### Your assignment
Repeat the data word for word. Do not include the pictures.
:::
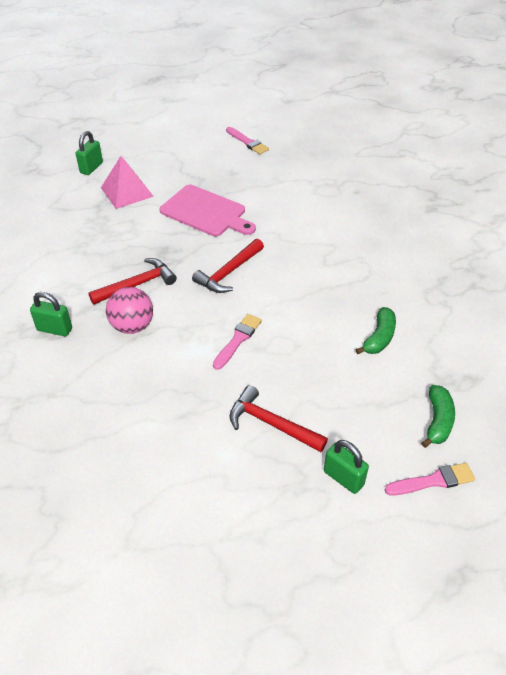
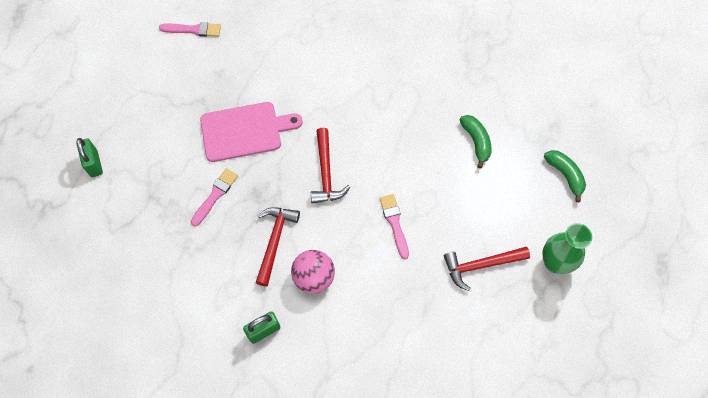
camera: 45 degrees left, 20 degrees up
(126, 192) = (157, 163): pink pyramid -> none
(343, 478) = (555, 262): green padlock -> green vase
(433, 481) = (599, 219): pink brush -> pink brush (215, 195)

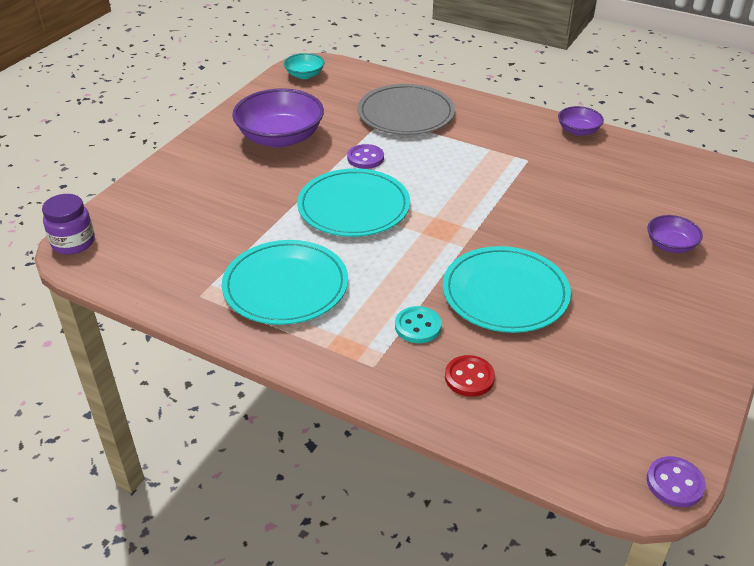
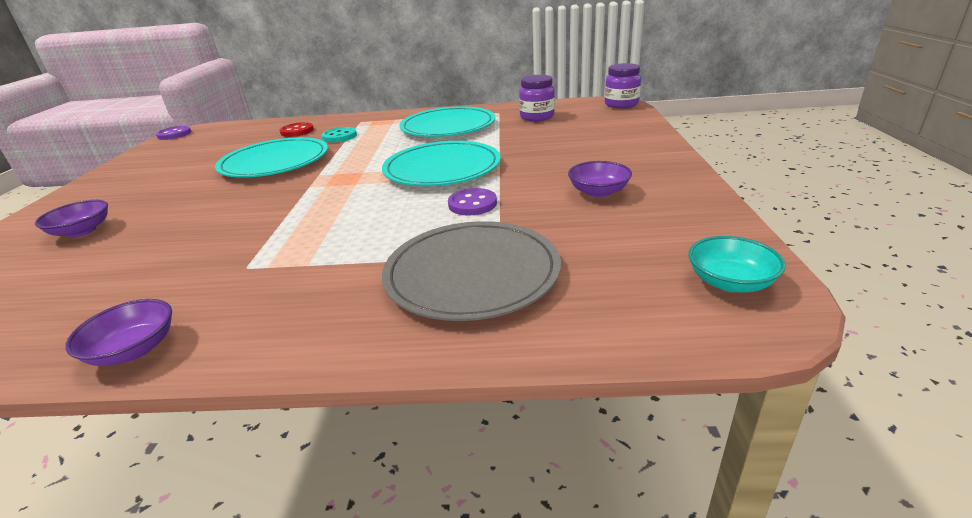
camera: 155 degrees right, 10 degrees down
(181, 259) = (537, 117): none -> purple jar
(280, 137) = (598, 192): purple bowl -> purple bowl, size x0.51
:::
### Result of this exercise
camera: 45 degrees left, 20 degrees up
(126, 192) = (157, 163): pink pyramid -> none
(343, 478) = (555, 262): green padlock -> green vase
(433, 481) = (599, 219): pink brush -> pink brush (215, 195)

camera: 155 degrees right, 10 degrees down
(181, 259) = (537, 117): none -> purple jar
(280, 137) = (598, 192): purple bowl -> purple bowl, size x0.51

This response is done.